[Scene edit records]
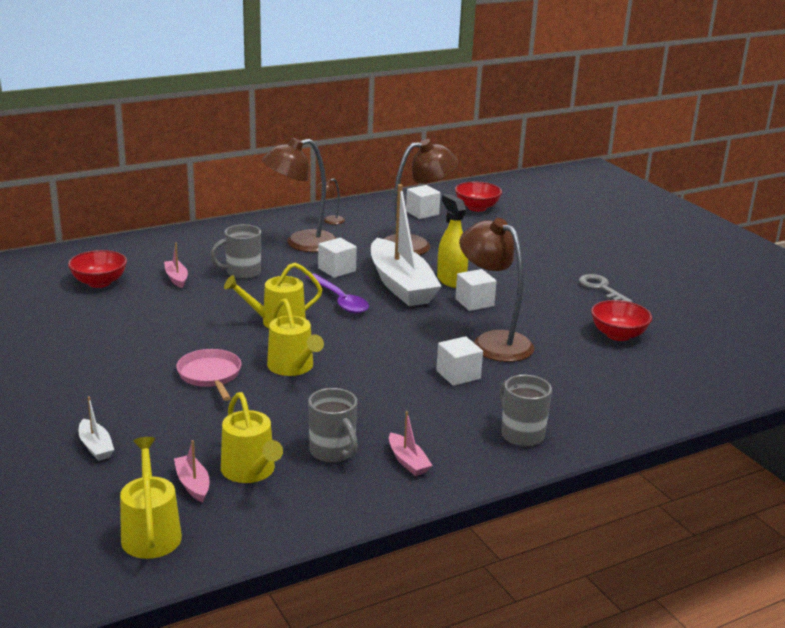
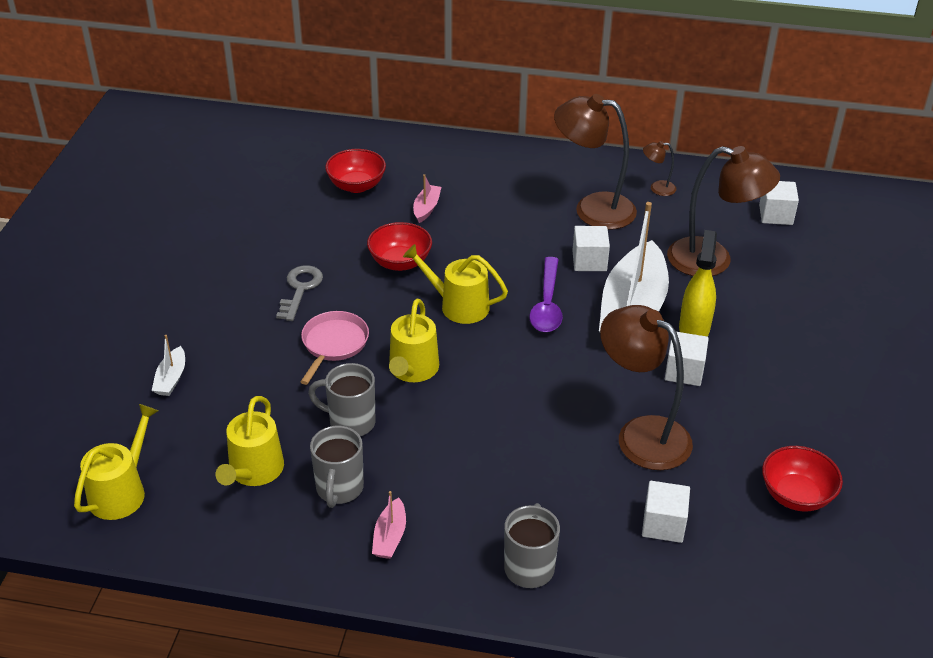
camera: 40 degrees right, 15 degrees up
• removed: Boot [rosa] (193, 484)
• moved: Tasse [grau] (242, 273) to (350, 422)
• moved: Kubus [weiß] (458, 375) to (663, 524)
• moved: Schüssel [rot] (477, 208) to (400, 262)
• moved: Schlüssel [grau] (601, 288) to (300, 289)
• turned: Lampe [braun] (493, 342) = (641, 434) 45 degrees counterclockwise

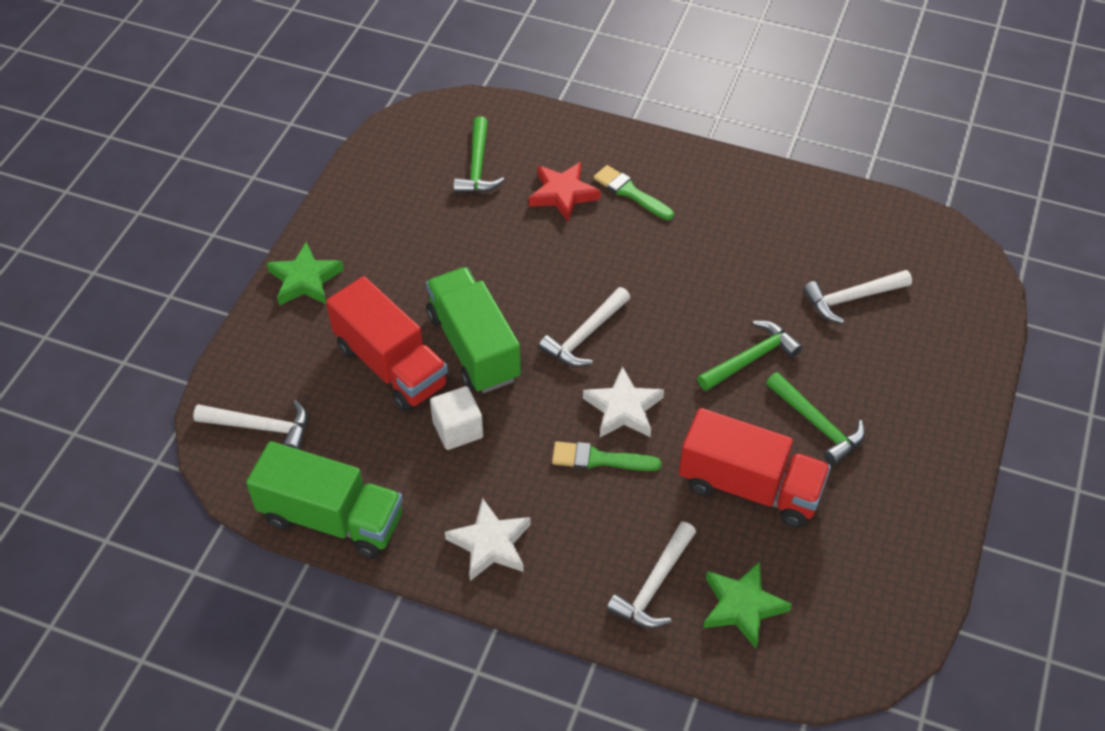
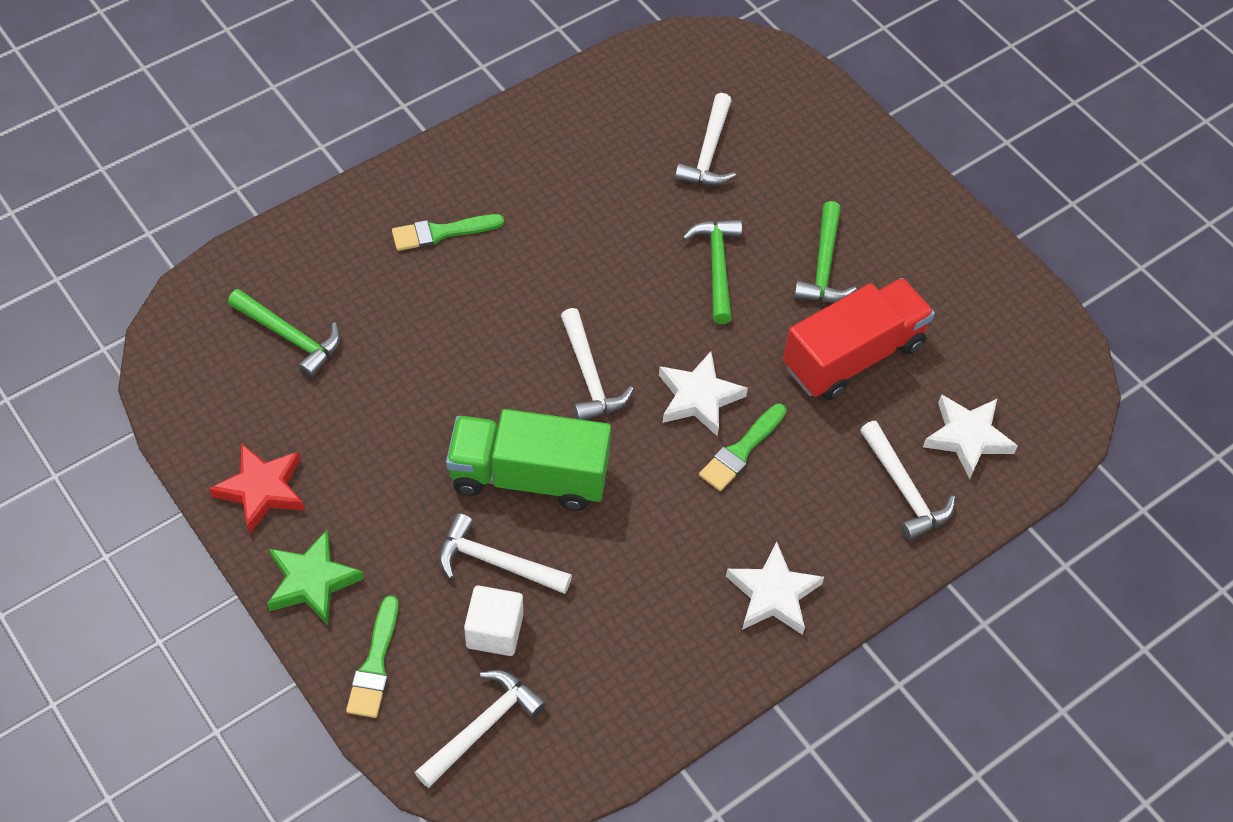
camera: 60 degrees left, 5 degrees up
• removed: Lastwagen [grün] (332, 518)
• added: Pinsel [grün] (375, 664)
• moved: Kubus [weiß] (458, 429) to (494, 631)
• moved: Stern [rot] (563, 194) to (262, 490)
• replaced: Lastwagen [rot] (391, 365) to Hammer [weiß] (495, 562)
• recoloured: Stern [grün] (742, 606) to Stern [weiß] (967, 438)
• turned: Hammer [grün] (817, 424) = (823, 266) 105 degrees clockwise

*The problem*.
Except for the pictures, set down all of the records exactly as they are.

*Solution*.
camera: 40 degrees right, 15 degrees up
• removed: Boot [rosa] (193, 484)
• moved: Tasse [grau] (242, 273) to (350, 422)
• moved: Kubus [weiß] (458, 375) to (663, 524)
• moved: Schüssel [rot] (477, 208) to (400, 262)
• moved: Schlüssel [grau] (601, 288) to (300, 289)
• turned: Lampe [braun] (493, 342) = (641, 434) 45 degrees counterclockwise

camera: 60 degrees left, 5 degrees up
• removed: Lastwagen [grün] (332, 518)
• added: Pinsel [grün] (375, 664)
• moved: Kubus [weiß] (458, 429) to (494, 631)
• moved: Stern [rot] (563, 194) to (262, 490)
• replaced: Lastwagen [rot] (391, 365) to Hammer [weiß] (495, 562)
• recoloured: Stern [grün] (742, 606) to Stern [weiß] (967, 438)
• turned: Hammer [grün] (817, 424) = (823, 266) 105 degrees clockwise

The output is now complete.